> _THE TASK_: Your answer must be the data repeated exactly, with no pictures in it.

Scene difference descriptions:

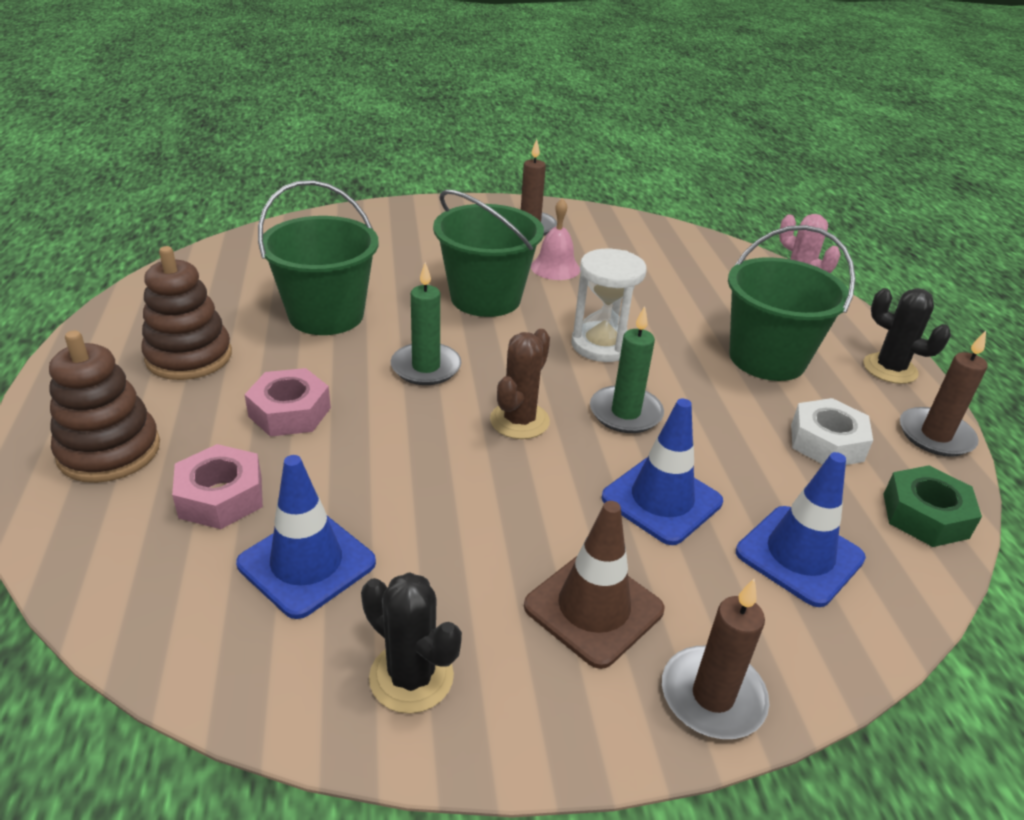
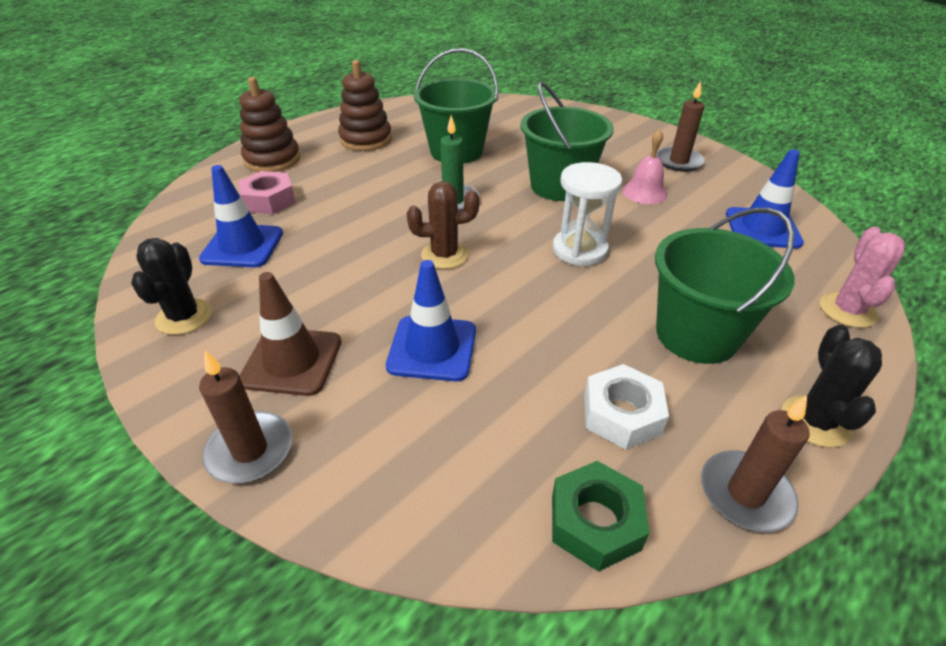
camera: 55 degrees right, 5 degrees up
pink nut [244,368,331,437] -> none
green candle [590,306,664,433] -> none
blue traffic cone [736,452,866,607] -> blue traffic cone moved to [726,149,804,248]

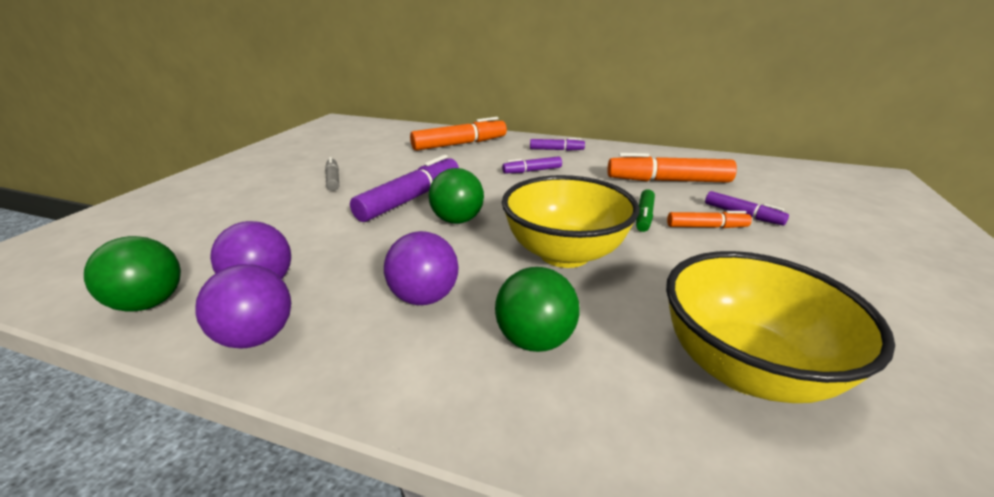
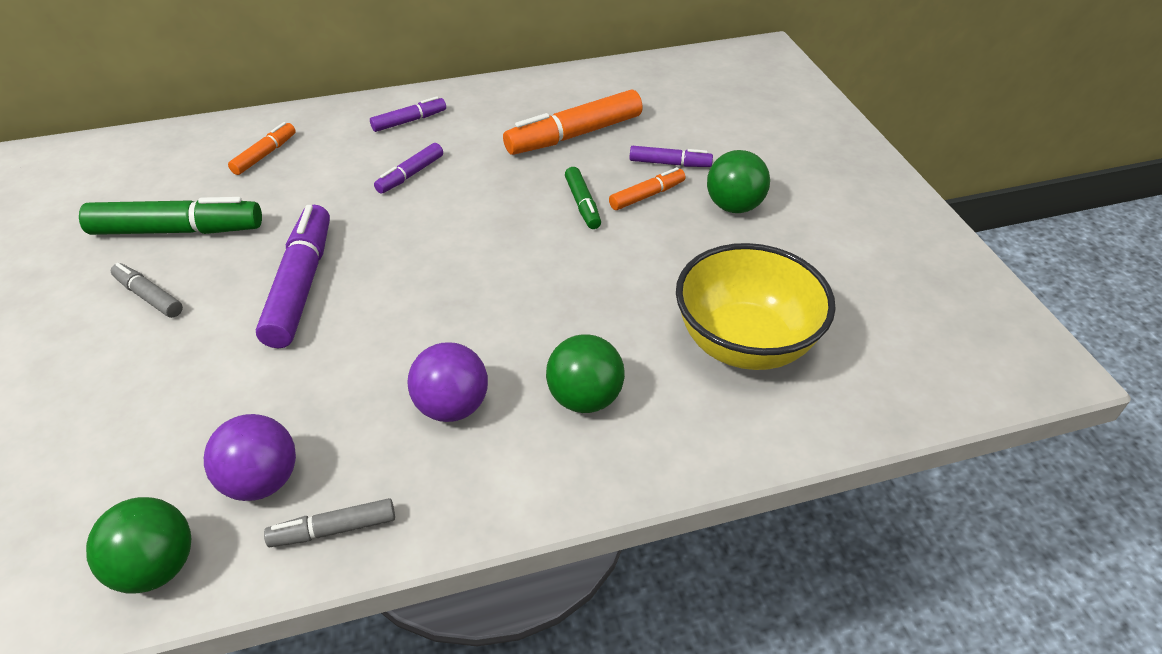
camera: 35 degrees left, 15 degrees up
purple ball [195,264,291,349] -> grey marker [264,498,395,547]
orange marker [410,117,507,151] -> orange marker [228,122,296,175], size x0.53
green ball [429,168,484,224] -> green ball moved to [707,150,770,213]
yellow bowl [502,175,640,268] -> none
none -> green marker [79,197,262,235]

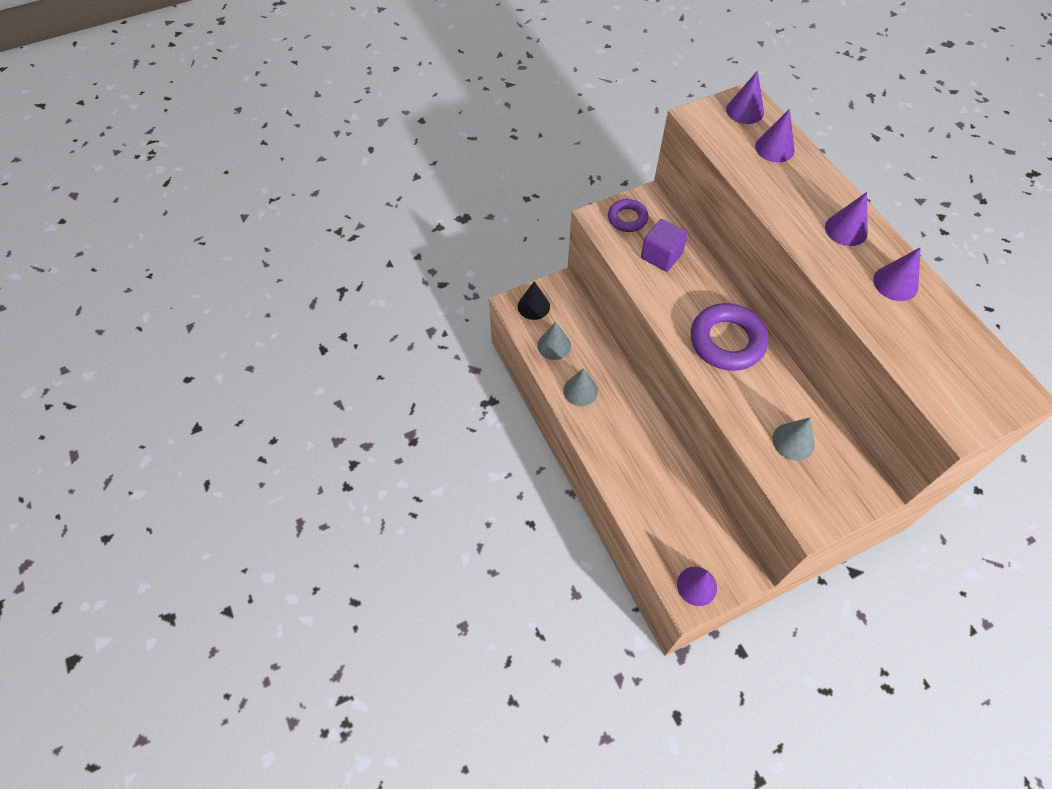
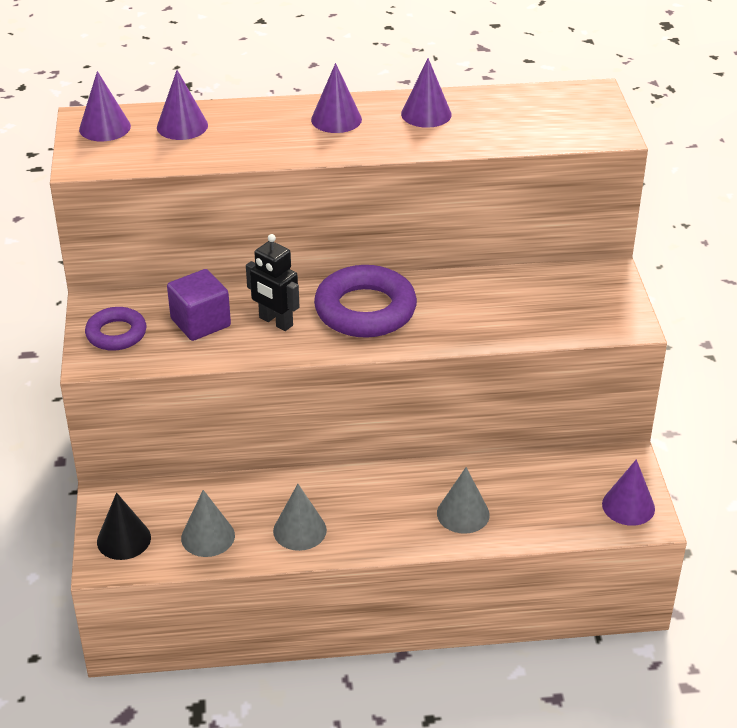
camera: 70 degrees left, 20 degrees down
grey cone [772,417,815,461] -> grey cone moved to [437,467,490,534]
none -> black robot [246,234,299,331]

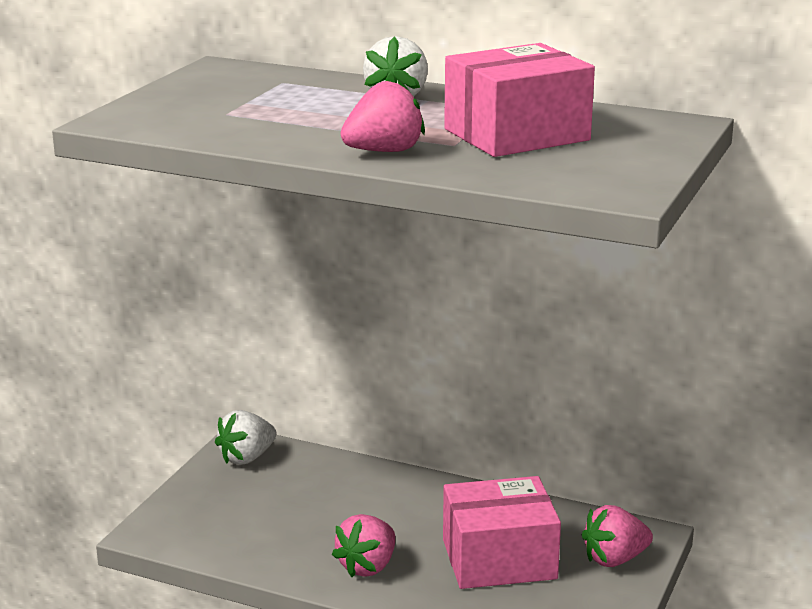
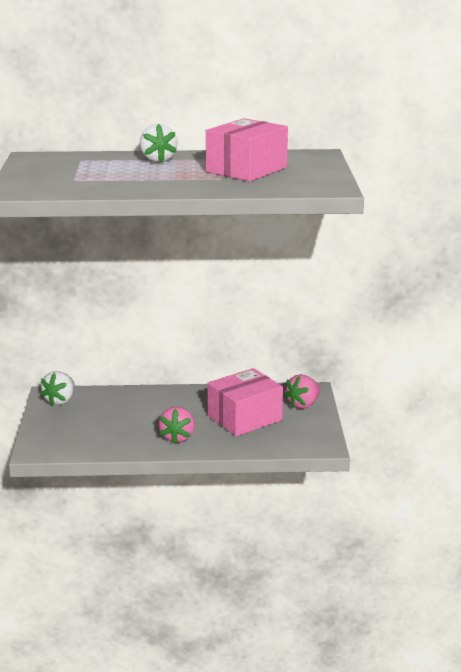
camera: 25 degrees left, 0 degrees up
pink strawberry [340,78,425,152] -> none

> _REPLY_:
camera: 55 degrees right, 5 degrees up
pink nut [244,368,331,437] -> none
green candle [590,306,664,433] -> none
blue traffic cone [736,452,866,607] -> blue traffic cone moved to [726,149,804,248]

camera: 35 degrees left, 15 degrees up
purple ball [195,264,291,349] -> grey marker [264,498,395,547]
orange marker [410,117,507,151] -> orange marker [228,122,296,175], size x0.53
green ball [429,168,484,224] -> green ball moved to [707,150,770,213]
yellow bowl [502,175,640,268] -> none
none -> green marker [79,197,262,235]

camera: 70 degrees left, 20 degrees down
grey cone [772,417,815,461] -> grey cone moved to [437,467,490,534]
none -> black robot [246,234,299,331]

camera: 25 degrees left, 0 degrees up
pink strawberry [340,78,425,152] -> none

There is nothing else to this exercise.